Records from a collection:
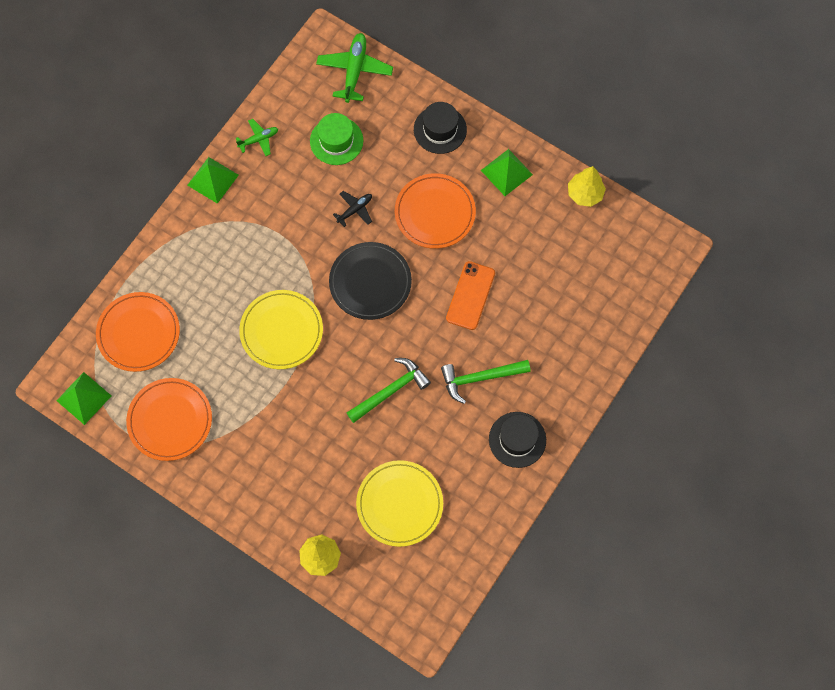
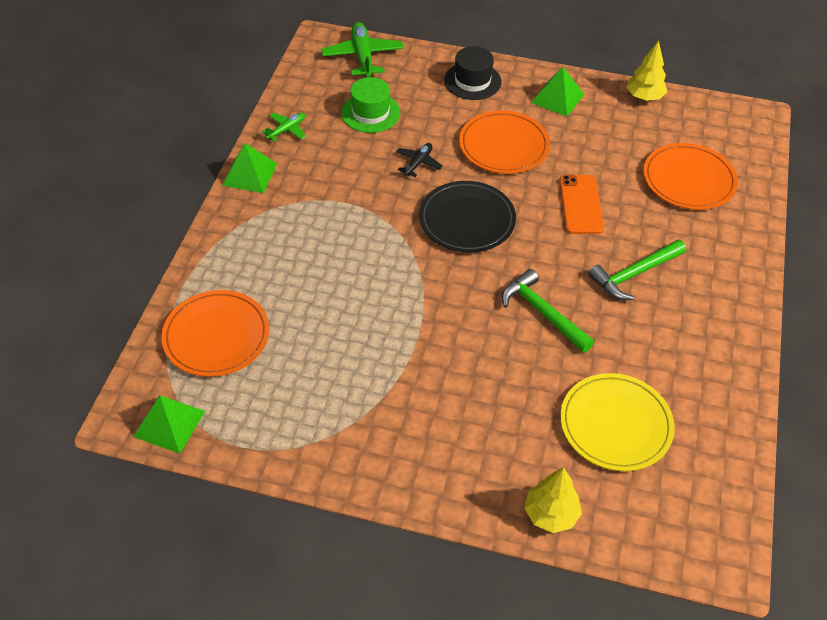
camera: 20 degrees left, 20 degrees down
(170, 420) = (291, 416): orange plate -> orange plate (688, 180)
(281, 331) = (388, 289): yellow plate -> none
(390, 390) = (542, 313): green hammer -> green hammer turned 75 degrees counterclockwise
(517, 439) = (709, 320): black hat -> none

* * *

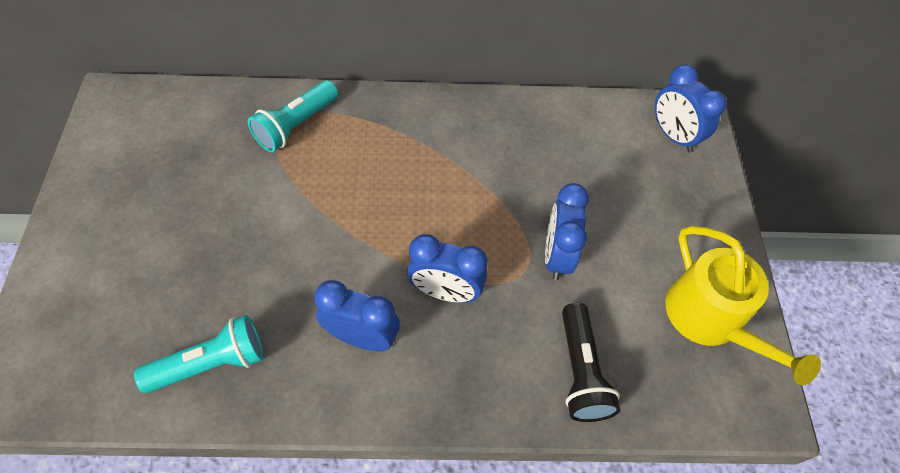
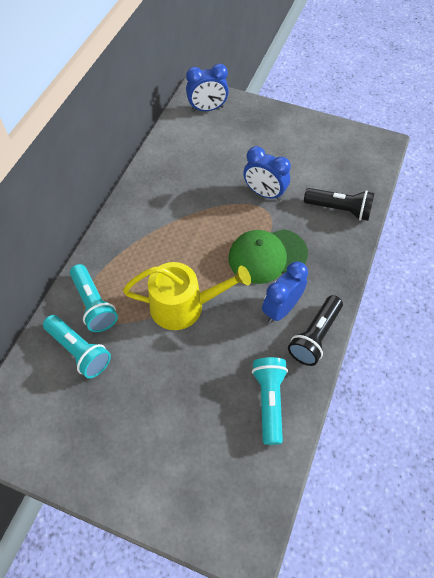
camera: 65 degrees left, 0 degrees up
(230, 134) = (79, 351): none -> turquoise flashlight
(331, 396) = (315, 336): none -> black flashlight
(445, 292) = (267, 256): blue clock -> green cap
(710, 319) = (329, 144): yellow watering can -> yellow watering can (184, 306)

Problem description: The required output is the stretch of entries above from the line containing "(281, 331) = (388, 289): yellow plate -> none" through the line containing "(517, 439) = (709, 320): black hat -> none", reproduced exactly.

Answer to this exercise:
(281, 331) = (388, 289): yellow plate -> none
(390, 390) = (542, 313): green hammer -> green hammer turned 75 degrees counterclockwise
(517, 439) = (709, 320): black hat -> none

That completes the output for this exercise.